_TASK OBJECTIVE_:
When a line in the listing below contains the word "WHITE", return a copy of that line.
--- RECORDED DATA Enclosed Below ---
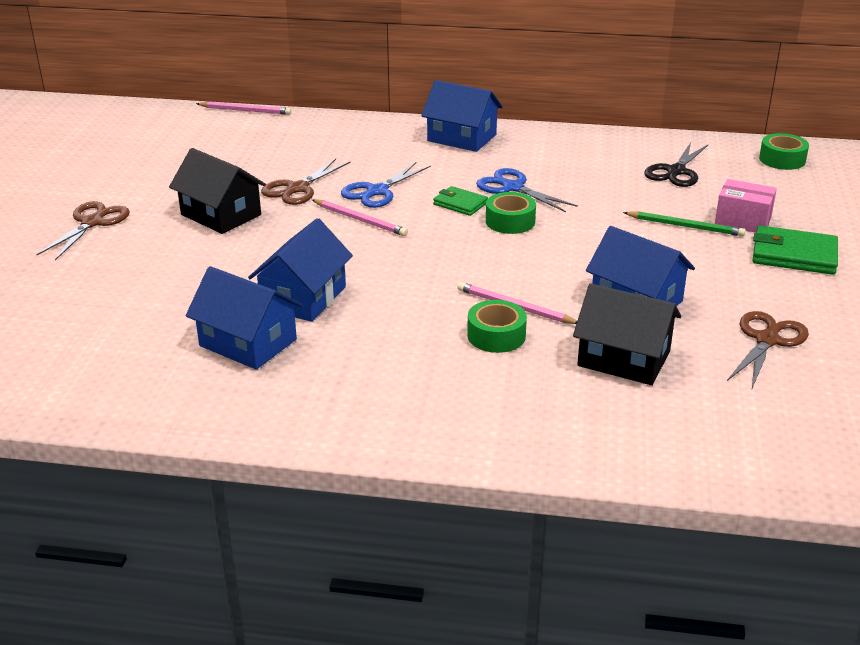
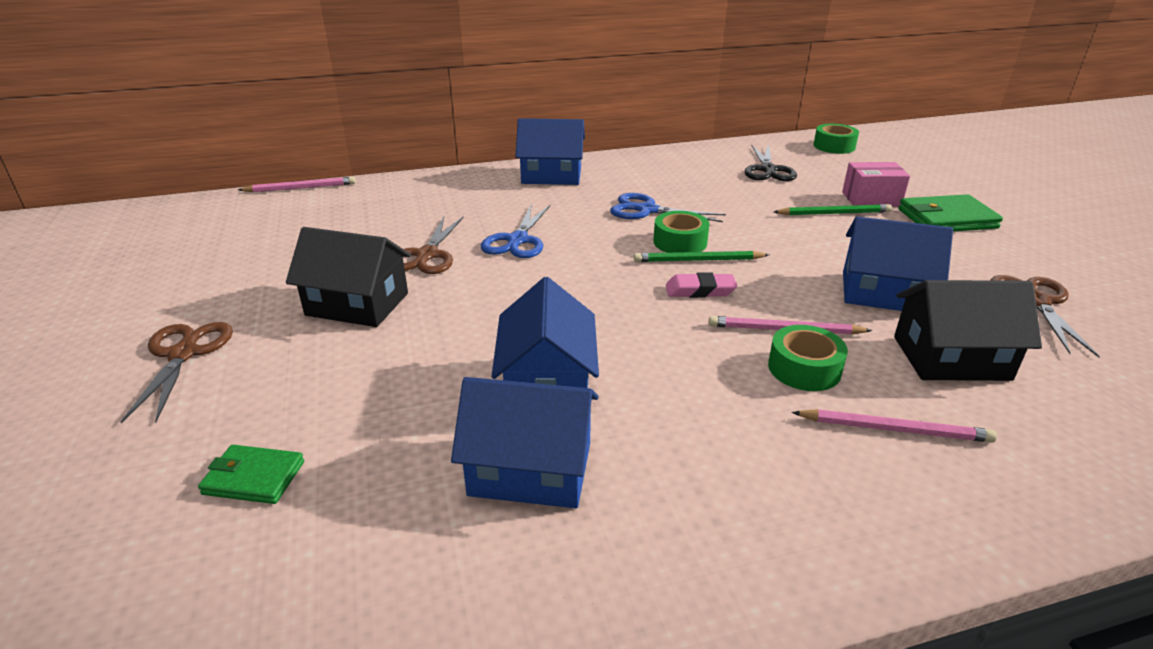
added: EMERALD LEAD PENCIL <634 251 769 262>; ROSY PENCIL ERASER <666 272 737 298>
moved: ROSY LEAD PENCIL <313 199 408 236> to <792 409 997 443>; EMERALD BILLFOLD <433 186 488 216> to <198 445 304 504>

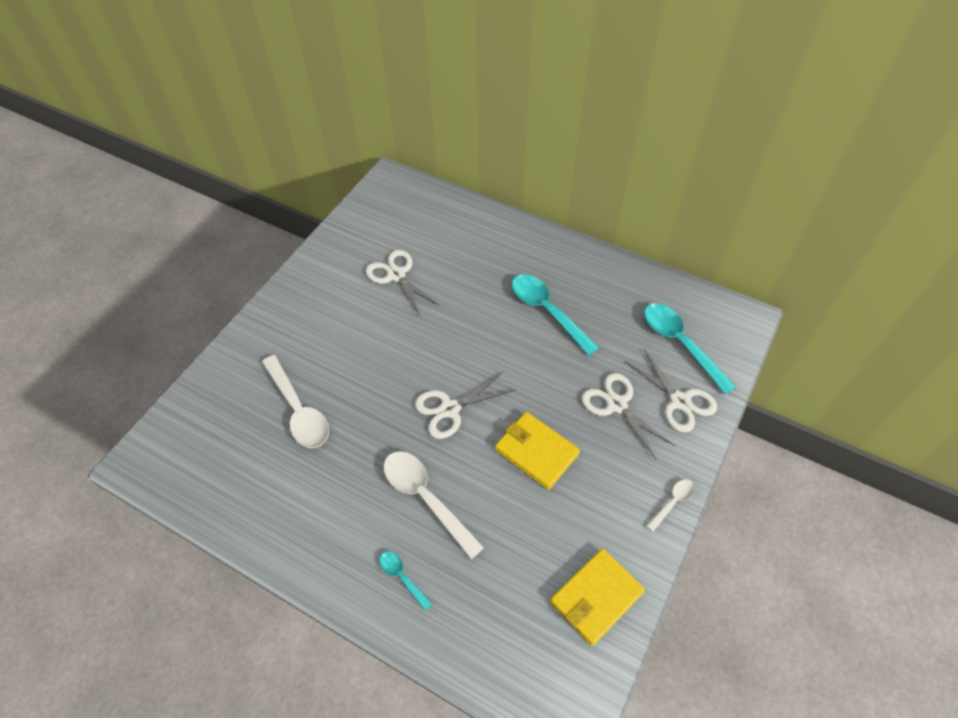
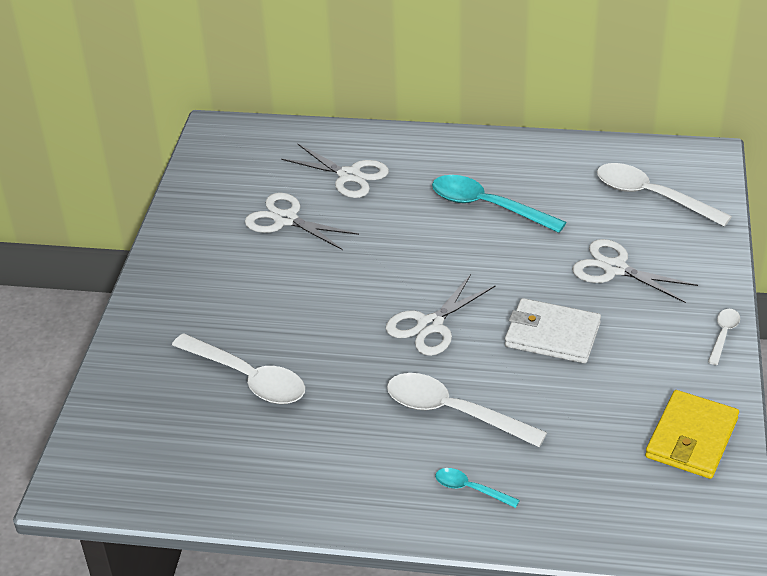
moved: PURE WHITE SHEARS <625 349 717 433> to <281 143 389 198>
recoloured: GOLDEN BILLFOLD <495 412 580 490> to PURE WHITE BILLFOLD <505 298 601 363>; AQUA SPOON <644 303 736 394> to PURE WHITE SPOON <597 163 732 226>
--- End of Enclosed RECORDED DATA ---
_RESULT BELOW_:
moved: PURE WHITE SHEARS <625 349 717 433> to <281 143 389 198>
recoloured: GOLDEN BILLFOLD <495 412 580 490> to PURE WHITE BILLFOLD <505 298 601 363>; AQUA SPOON <644 303 736 394> to PURE WHITE SPOON <597 163 732 226>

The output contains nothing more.